**PROVIDED MATERIAL:**
:::

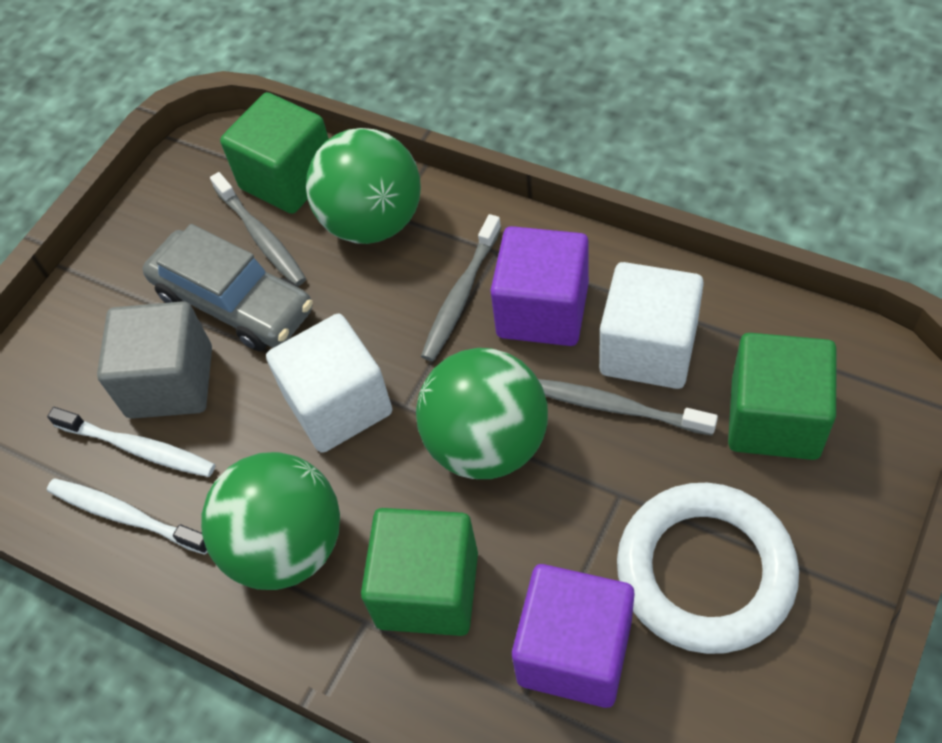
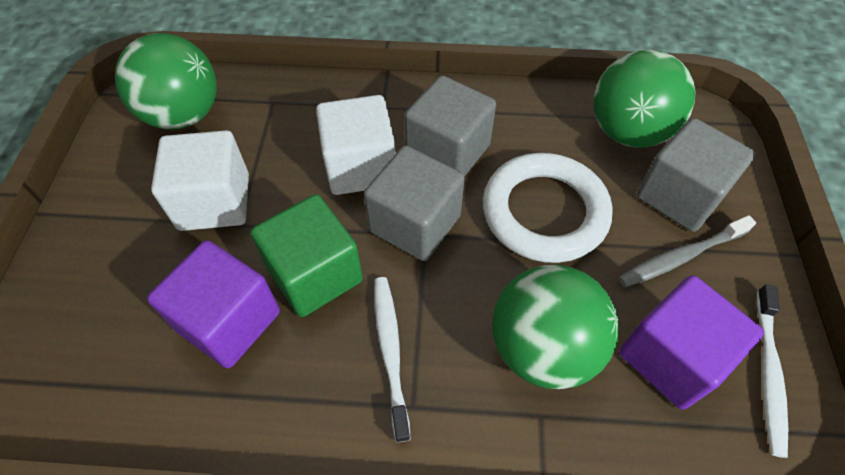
green cube: 3 -> 1
grey car: 1 -> 0
grey cube: 1 -> 3
grey toothbrush: 3 -> 1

:::

State how many lines in the data include the string "grey". Nothing else belongs in the reply.

3